→ Task statement:
Give the lines again exactly as they appear below, from the line with "camera: 60 degrees left, 5 degrees up" to the line with "(454, 189) = (657, 219): none", both included, and only those lines. Leave every picture out.

■ ■ ■ ■ ■ ■ ■

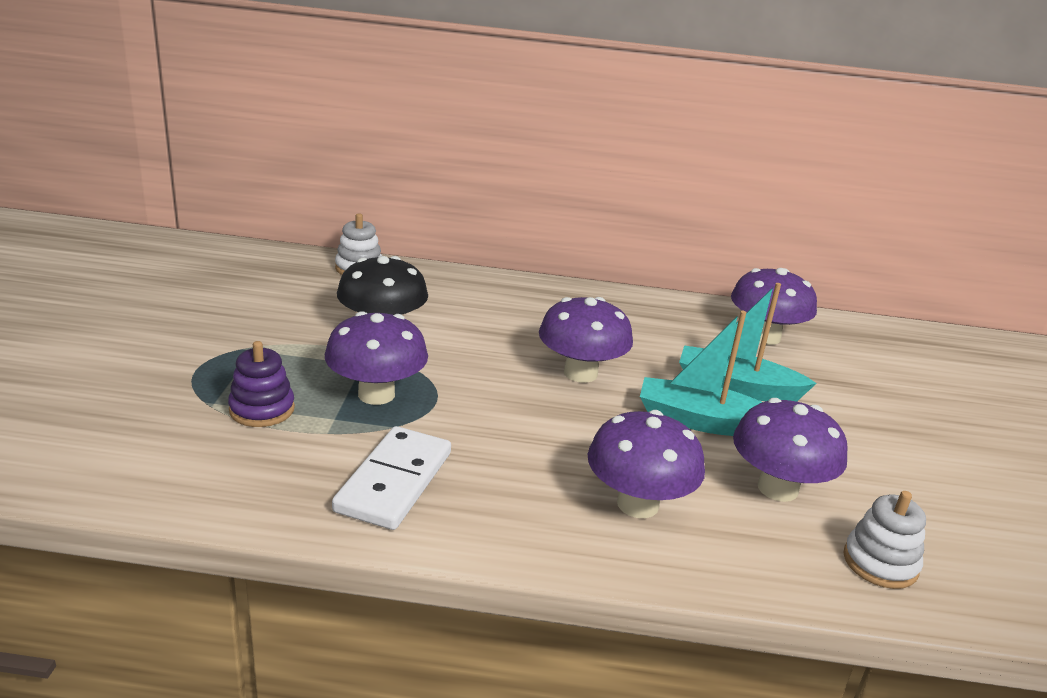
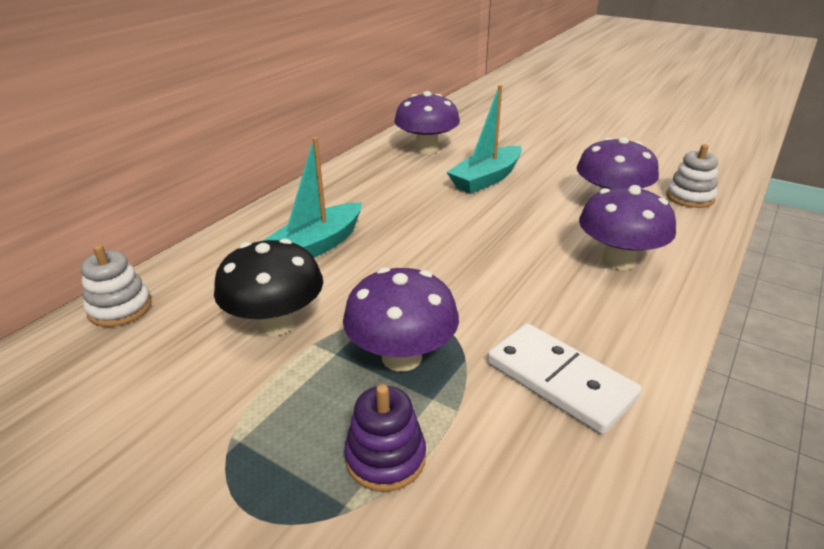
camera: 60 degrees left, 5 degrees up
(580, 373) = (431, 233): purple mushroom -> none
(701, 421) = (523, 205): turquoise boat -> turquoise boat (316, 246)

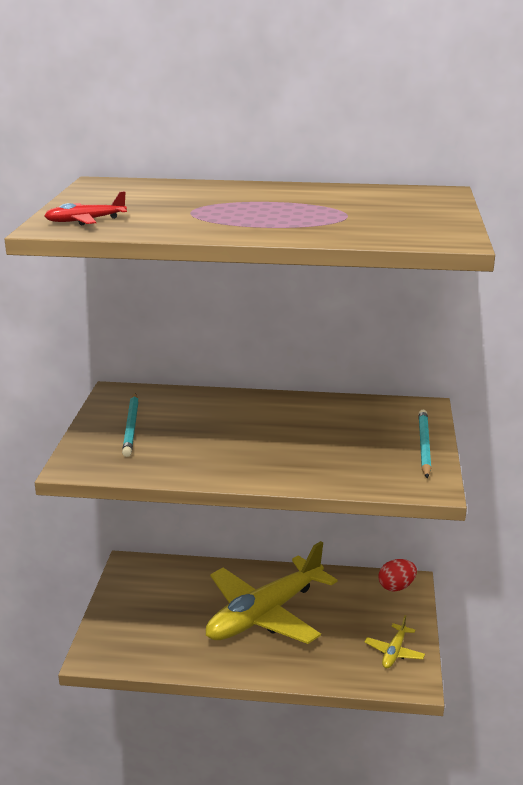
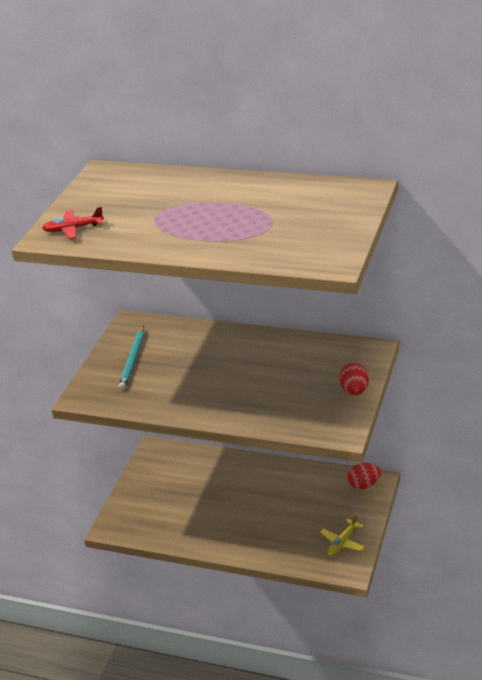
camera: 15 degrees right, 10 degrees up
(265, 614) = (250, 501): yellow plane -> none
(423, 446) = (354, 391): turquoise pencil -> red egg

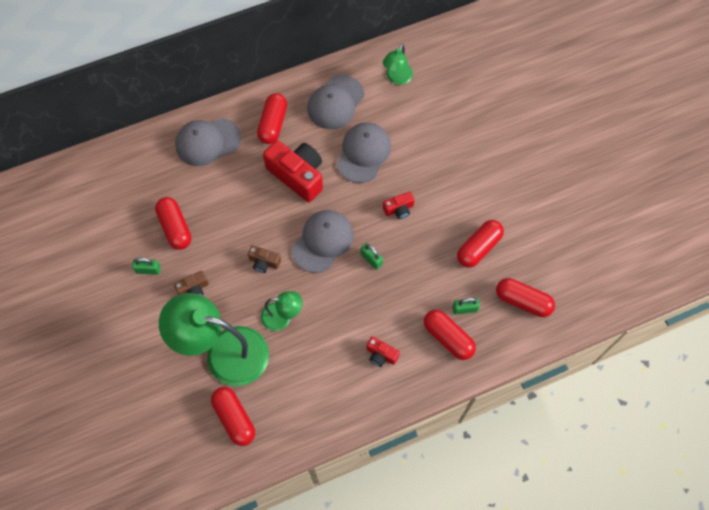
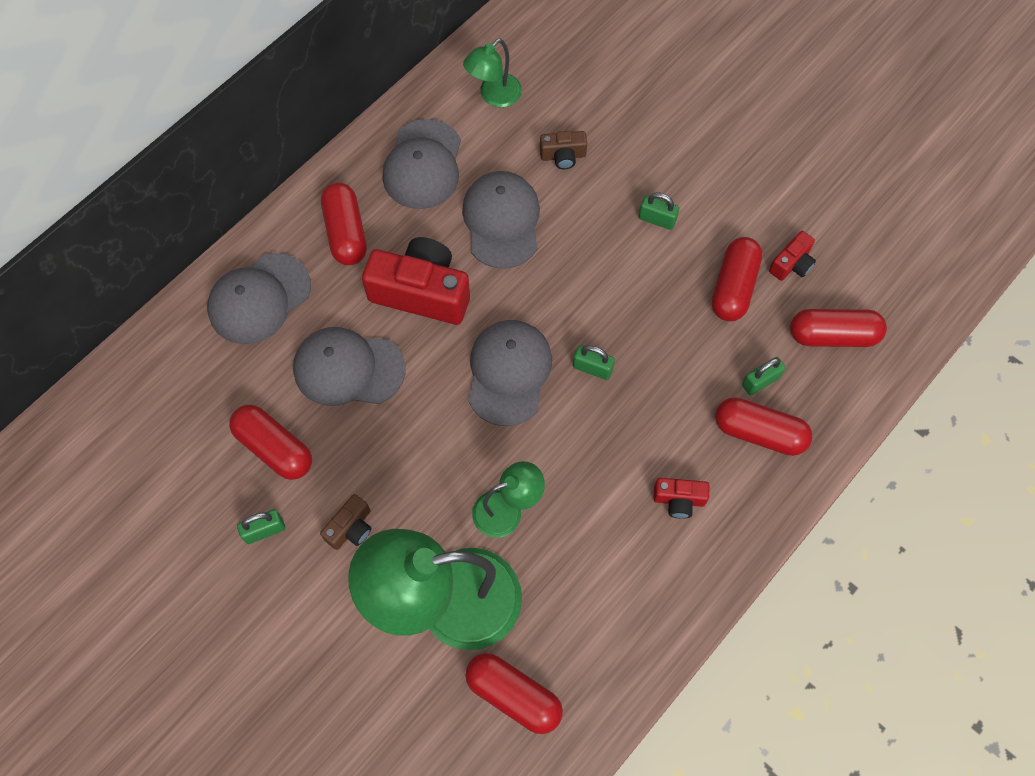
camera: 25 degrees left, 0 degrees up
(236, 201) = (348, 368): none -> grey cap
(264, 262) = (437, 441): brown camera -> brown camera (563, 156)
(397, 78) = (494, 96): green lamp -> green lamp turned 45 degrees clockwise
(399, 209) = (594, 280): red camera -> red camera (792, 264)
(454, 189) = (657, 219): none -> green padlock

■ ■ ■ ■ ■ ■ ■

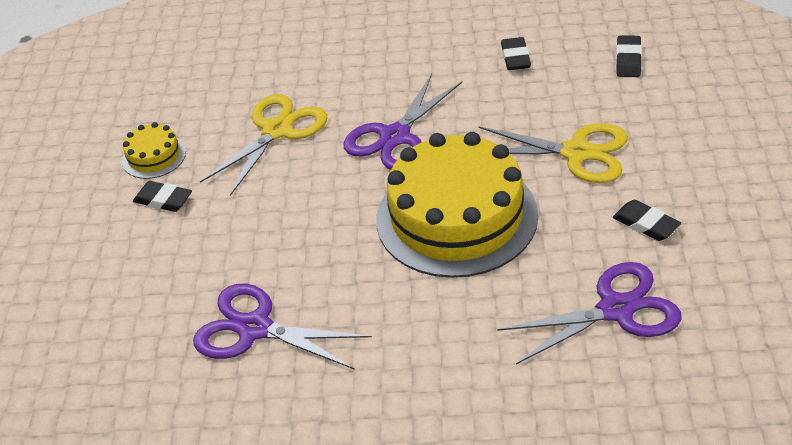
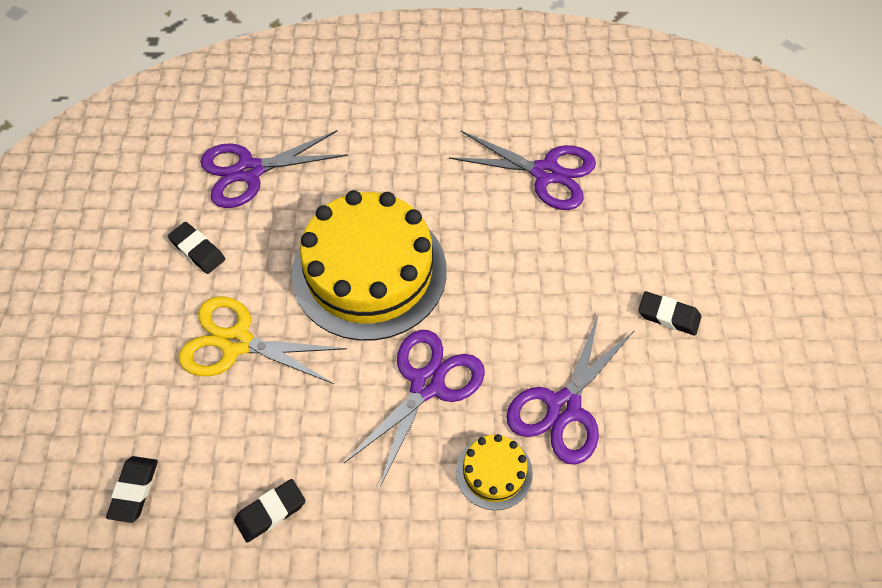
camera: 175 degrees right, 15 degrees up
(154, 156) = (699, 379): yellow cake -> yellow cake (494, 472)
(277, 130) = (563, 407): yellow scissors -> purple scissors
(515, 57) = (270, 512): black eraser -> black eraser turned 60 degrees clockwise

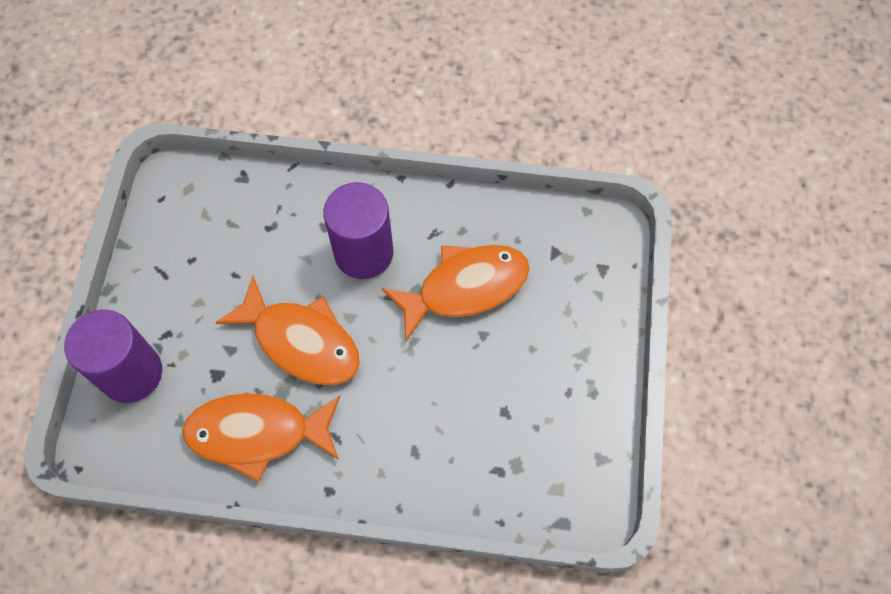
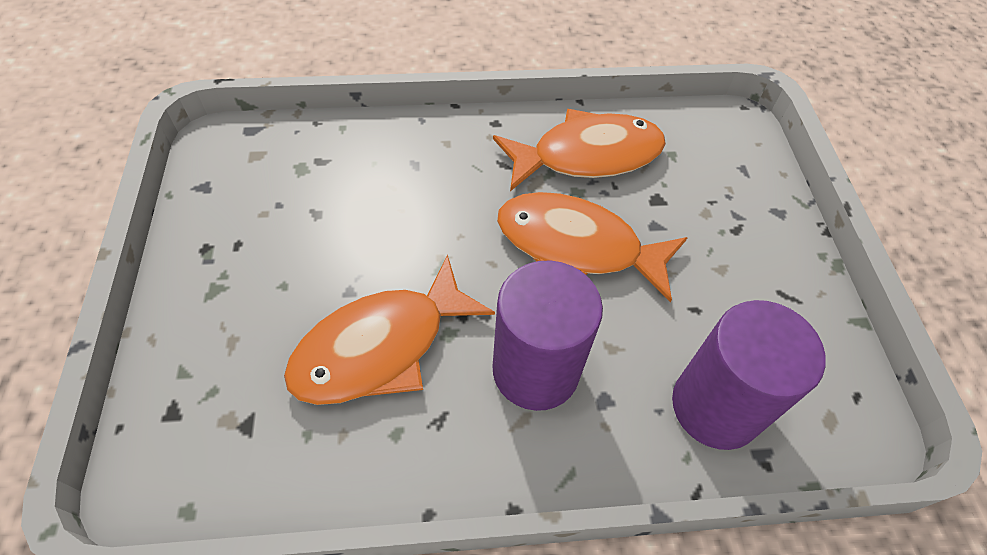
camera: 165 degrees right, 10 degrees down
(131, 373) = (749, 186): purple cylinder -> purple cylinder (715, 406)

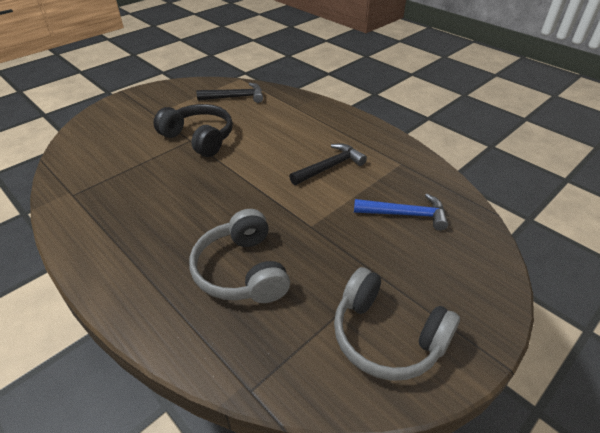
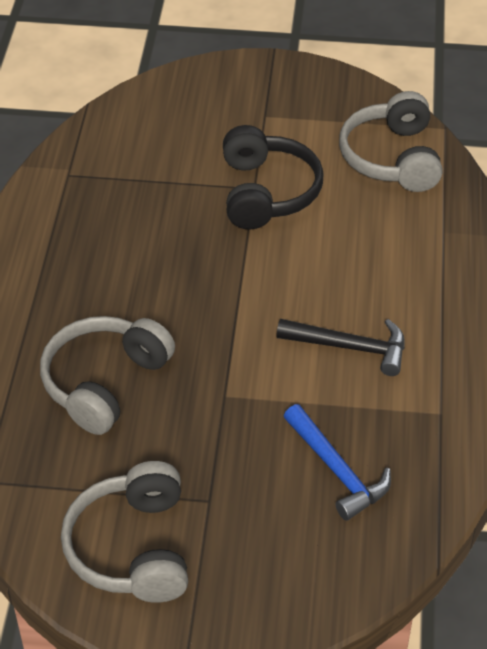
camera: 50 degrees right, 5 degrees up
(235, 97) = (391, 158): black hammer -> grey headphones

■ ■ ■ ■ ■ ■ ■

→ Result of this exercise:
camera: 60 degrees left, 5 degrees up
(580, 373) = (431, 233): purple mushroom -> none
(701, 421) = (523, 205): turquoise boat -> turquoise boat (316, 246)

camera: 15 degrees right, 10 degrees up
(265, 614) = (250, 501): yellow plane -> none
(423, 446) = (354, 391): turquoise pencil -> red egg

camera: 25 degrees left, 0 degrees up
(236, 201) = (348, 368): none -> grey cap
(264, 262) = (437, 441): brown camera -> brown camera (563, 156)
(397, 78) = (494, 96): green lamp -> green lamp turned 45 degrees clockwise
(399, 209) = (594, 280): red camera -> red camera (792, 264)
(454, 189) = (657, 219): none -> green padlock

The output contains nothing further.